OBJECTIVE: Can you repeat the lines of the records starting at the line containing "Between point (743, 356)" and ending at the line containing "In the scene", with both of those lines included?

(Spatial question records)
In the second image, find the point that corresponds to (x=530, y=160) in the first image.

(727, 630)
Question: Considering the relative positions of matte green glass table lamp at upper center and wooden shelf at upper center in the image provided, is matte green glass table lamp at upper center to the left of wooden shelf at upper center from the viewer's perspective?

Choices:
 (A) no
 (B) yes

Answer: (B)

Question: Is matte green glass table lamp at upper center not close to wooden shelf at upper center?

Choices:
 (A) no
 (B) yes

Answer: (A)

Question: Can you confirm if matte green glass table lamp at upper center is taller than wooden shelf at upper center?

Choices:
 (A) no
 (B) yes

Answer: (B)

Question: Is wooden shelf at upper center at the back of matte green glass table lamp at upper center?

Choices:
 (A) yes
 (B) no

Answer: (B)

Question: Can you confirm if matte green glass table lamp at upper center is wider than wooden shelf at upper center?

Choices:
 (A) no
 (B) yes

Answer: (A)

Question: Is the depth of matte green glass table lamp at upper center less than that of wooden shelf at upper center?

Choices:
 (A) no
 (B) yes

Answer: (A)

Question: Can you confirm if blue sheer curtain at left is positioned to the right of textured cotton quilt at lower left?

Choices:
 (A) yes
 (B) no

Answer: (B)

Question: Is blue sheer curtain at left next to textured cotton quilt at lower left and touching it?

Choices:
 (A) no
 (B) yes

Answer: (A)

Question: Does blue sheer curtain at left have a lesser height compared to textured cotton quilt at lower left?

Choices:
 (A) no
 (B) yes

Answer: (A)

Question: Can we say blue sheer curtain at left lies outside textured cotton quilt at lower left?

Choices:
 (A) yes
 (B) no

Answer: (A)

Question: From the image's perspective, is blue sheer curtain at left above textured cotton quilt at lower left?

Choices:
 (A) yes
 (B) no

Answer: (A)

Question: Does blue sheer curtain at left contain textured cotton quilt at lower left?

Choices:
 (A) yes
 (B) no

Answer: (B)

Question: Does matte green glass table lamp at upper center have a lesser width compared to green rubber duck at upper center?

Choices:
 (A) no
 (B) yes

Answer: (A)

--

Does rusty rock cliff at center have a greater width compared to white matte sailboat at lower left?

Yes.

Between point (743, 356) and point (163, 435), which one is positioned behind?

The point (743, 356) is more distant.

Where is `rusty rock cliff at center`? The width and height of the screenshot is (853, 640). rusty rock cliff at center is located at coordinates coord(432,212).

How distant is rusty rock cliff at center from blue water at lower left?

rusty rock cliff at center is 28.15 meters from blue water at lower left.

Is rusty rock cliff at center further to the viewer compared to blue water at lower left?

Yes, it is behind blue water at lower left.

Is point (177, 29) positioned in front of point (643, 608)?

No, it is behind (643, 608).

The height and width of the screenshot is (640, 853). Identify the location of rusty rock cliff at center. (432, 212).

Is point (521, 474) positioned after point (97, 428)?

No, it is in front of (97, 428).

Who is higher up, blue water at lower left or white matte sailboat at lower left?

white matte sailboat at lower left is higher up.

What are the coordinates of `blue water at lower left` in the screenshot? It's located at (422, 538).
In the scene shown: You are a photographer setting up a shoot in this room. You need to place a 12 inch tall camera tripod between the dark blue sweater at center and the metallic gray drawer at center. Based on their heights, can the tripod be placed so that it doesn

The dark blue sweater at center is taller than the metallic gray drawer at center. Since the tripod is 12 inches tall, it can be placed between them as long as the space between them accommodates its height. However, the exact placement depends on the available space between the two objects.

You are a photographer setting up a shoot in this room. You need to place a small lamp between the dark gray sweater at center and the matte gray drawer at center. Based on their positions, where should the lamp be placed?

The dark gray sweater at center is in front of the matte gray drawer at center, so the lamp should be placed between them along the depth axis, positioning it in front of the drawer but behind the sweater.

FINISHED TASK:
Between point (743, 356) and point (163, 435), which one is positioned behind?

The point (743, 356) is more distant.

Where is `rusty rock cliff at center`? The width and height of the screenshot is (853, 640). rusty rock cliff at center is located at coordinates coord(432,212).

How distant is rusty rock cliff at center from blue water at lower left?

rusty rock cliff at center is 28.15 meters from blue water at lower left.

Is rusty rock cliff at center further to the viewer compared to blue water at lower left?

Yes, it is behind blue water at lower left.

Is point (177, 29) positioned in front of point (643, 608)?

No, it is behind (643, 608).

The height and width of the screenshot is (640, 853). Identify the location of rusty rock cliff at center. (432, 212).

Is point (521, 474) positioned after point (97, 428)?

No, it is in front of (97, 428).

Who is higher up, blue water at lower left or white matte sailboat at lower left?

white matte sailboat at lower left is higher up.

What are the coordinates of `blue water at lower left` in the screenshot? It's located at (422, 538).
In the scene shown: You are a photographer setting up a shoot in this room. You need to place a 12 inch tall camera tripod between the dark blue sweater at center and the metallic gray drawer at center. Based on their heights, can the tripod be placed so that it doesn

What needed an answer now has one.